- Task item
From the first line to the last, give the records again exactly and skip the pictures.

- Object correspondence data
++++++++++

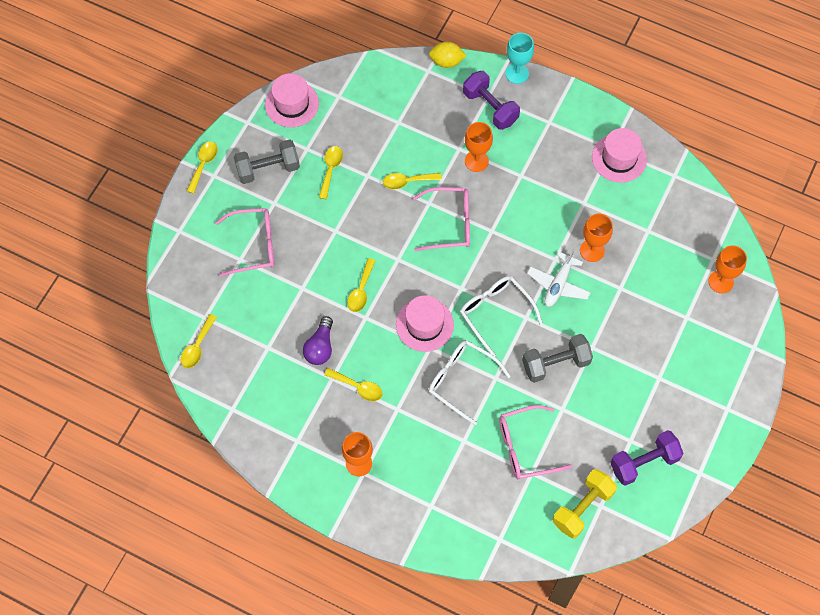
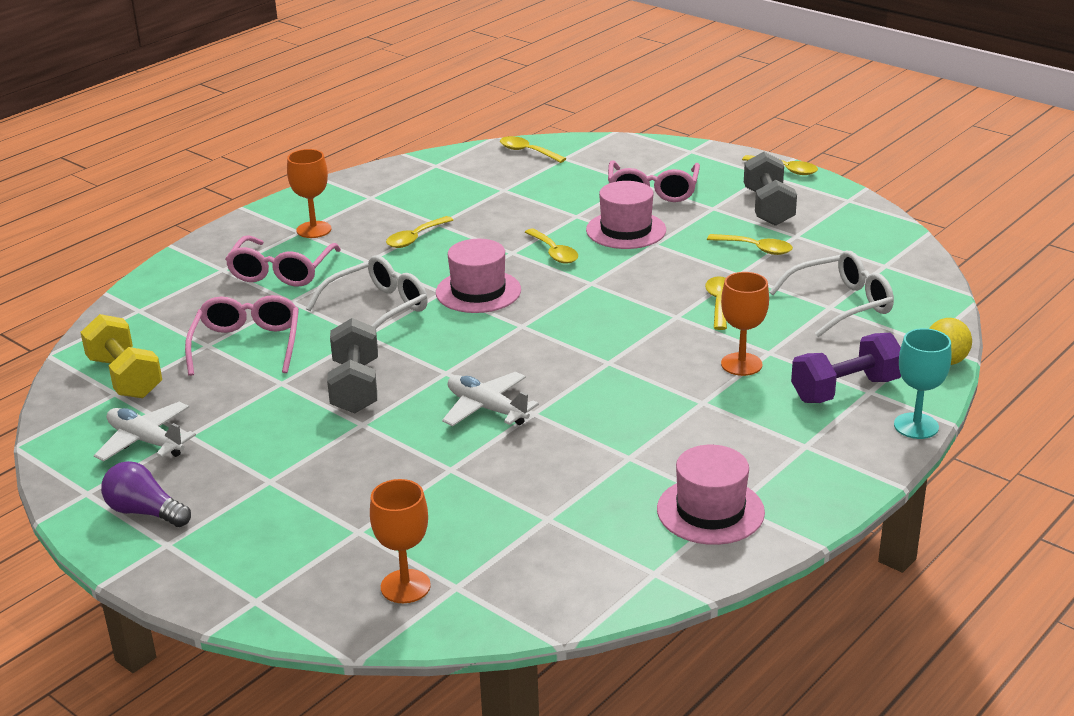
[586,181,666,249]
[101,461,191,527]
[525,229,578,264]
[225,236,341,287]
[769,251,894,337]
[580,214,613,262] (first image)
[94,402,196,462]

++++++++++

- Response to this task
[586,181,666,249]
[101,461,191,527]
[525,229,578,264]
[225,236,341,287]
[769,251,894,337]
[580,214,613,262] (first image)
[94,402,196,462]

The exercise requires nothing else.